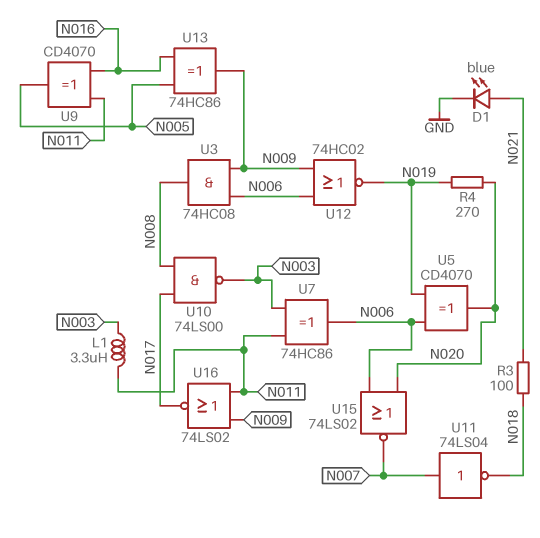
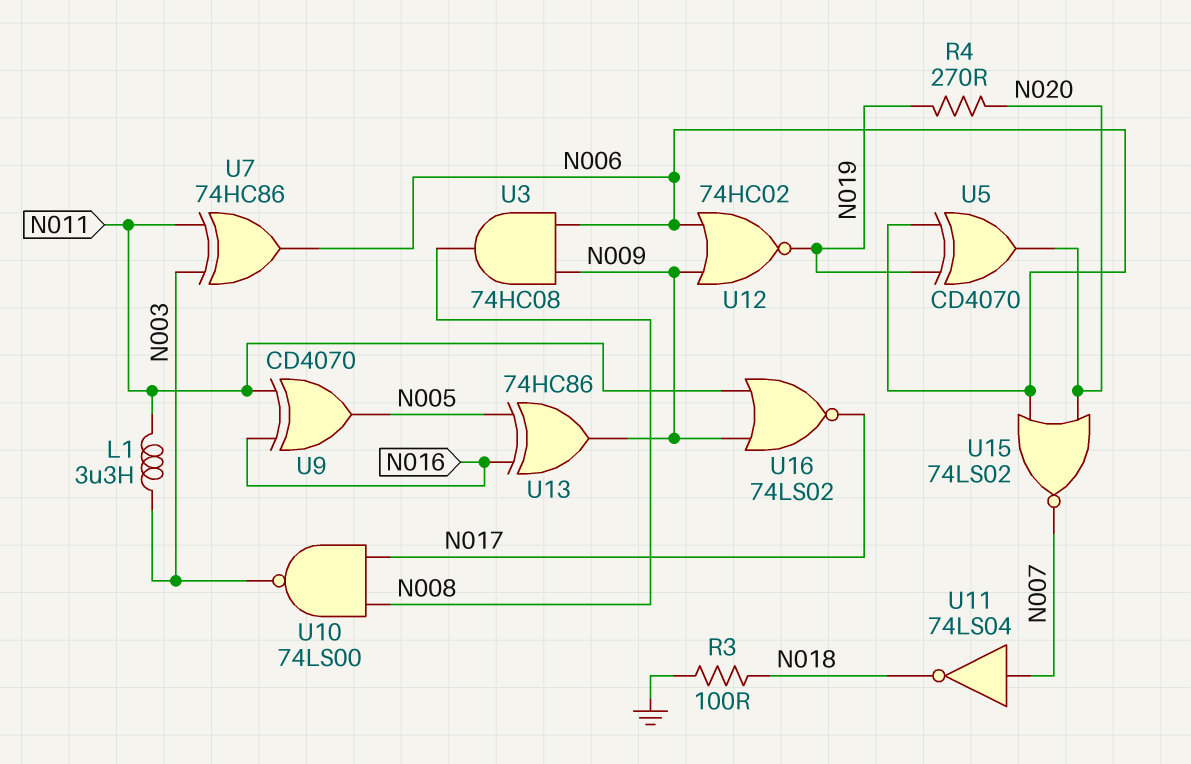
D1: LED blue (A N021, K GND) -> none
R3: 100 (N018, N021) -> 100 (GND, N018)

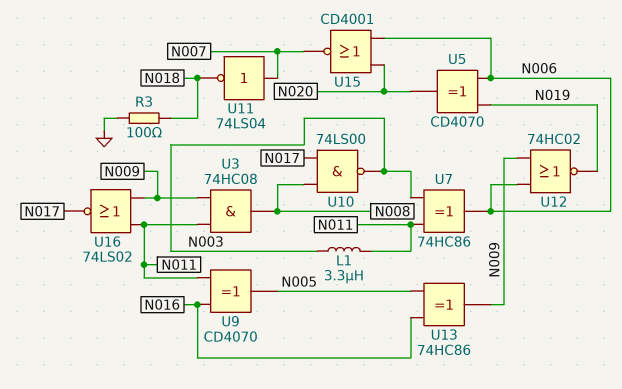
R4: 270 (N019, N020) -> none
U3: AND 74HC08 (in N006, in N009, out N008) -> AND 74HC08 (in N009, in N011, out N008)
U15: NOR 74LS02 (in N006, in N020, out N007) -> NOR CD4001 (in N006, in N020, out N007)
☆ ☆ ☆ ☆ ☆
For each line in the entries that contains the string "none", make a copy.

# Written response:
D1: LED blue (A N021, K GND) -> none
R4: 270 (N019, N020) -> none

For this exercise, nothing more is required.